§ EXERCISE DIRECTIONS
What lines of the data below include the word "none"? Report them by copying each.
* * * * * * *
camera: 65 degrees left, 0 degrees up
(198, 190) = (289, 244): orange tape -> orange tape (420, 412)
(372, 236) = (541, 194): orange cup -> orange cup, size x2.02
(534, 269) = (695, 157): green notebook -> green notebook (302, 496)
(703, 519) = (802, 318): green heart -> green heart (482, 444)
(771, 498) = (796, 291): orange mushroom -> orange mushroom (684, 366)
* * * * * * *
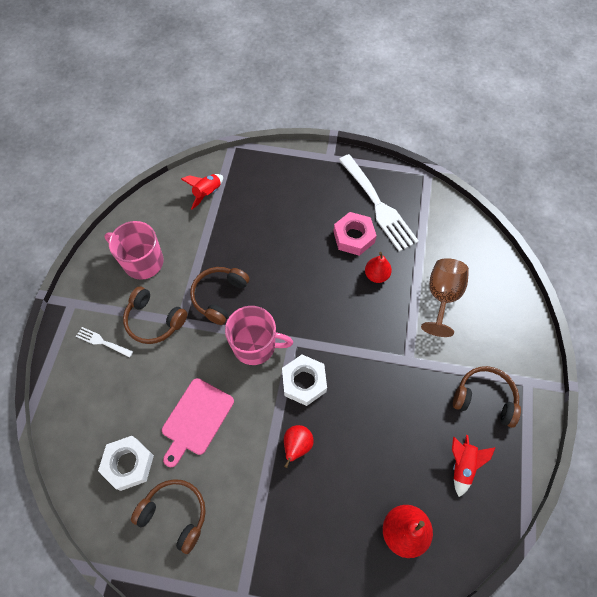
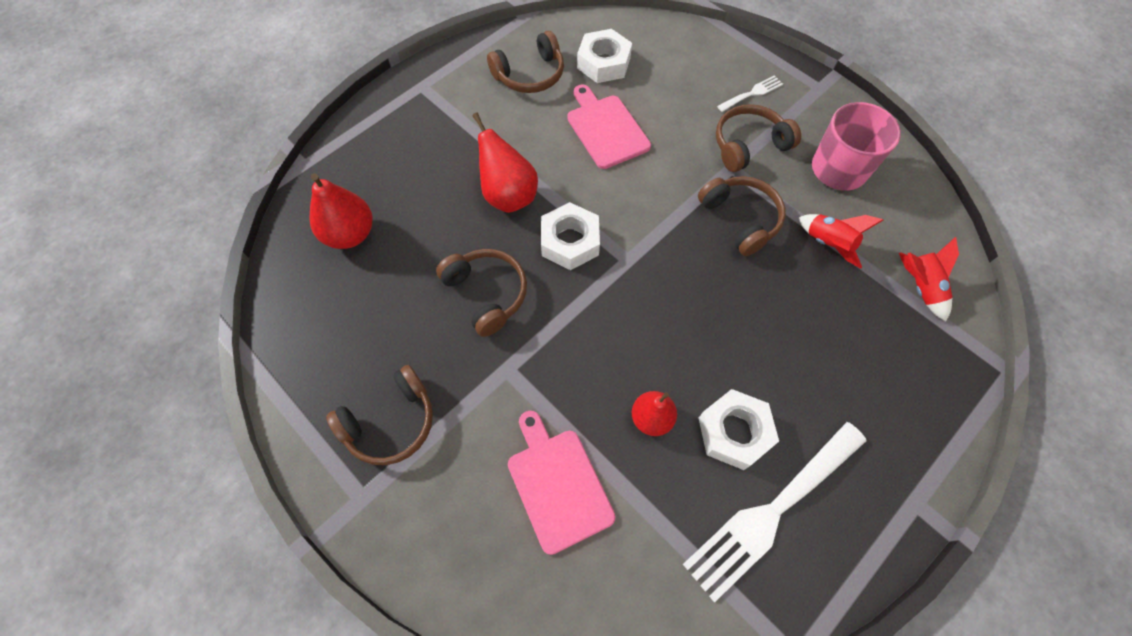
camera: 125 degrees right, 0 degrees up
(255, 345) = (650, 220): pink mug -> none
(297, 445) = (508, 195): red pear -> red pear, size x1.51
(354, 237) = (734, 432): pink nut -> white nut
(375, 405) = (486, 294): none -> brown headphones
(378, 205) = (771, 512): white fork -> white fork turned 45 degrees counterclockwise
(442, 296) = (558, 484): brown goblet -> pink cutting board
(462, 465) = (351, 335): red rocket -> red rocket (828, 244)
* * * * * * *
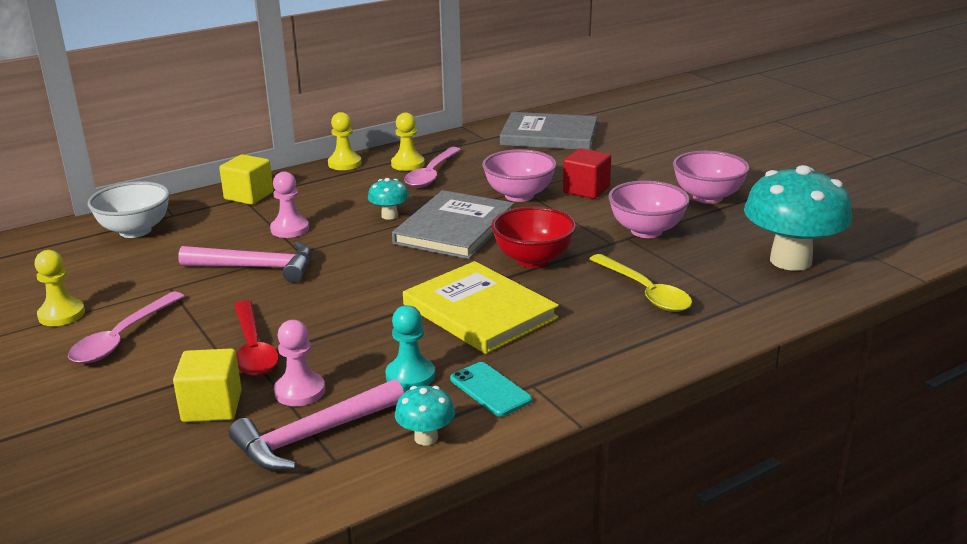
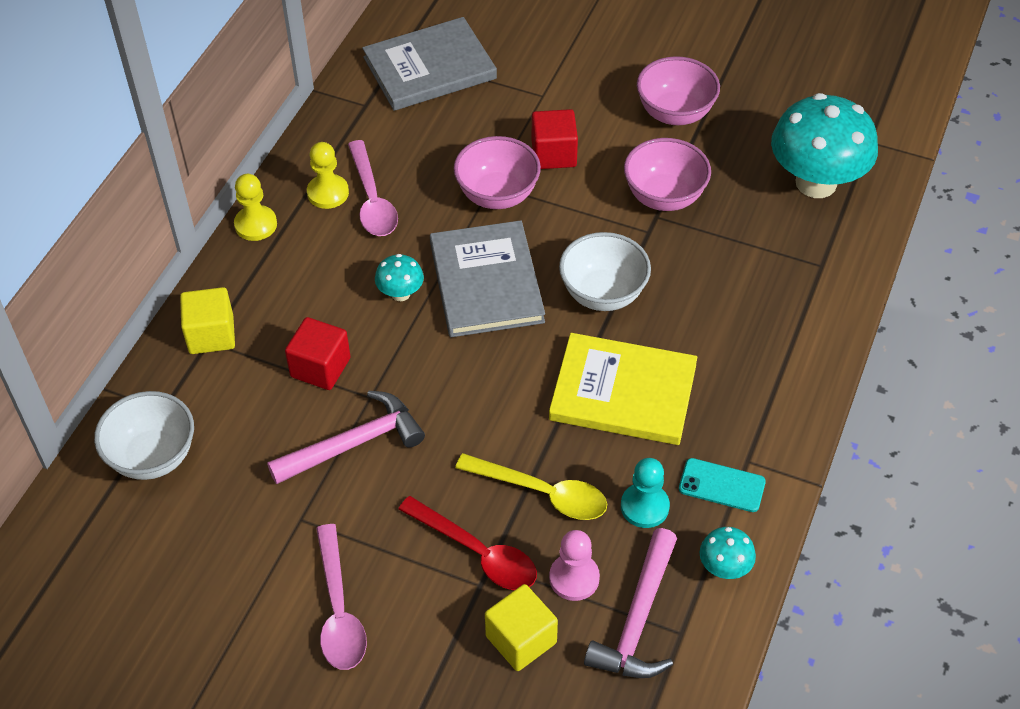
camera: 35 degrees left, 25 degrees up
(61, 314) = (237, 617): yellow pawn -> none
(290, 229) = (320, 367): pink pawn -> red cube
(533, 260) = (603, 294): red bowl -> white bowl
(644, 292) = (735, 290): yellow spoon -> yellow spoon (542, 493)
* * * * * * *
§ RESPONSE AREA
(255, 345) = (650, 220): pink mug -> none
(375, 405) = (486, 294): none -> brown headphones
(61, 314) = (237, 617): yellow pawn -> none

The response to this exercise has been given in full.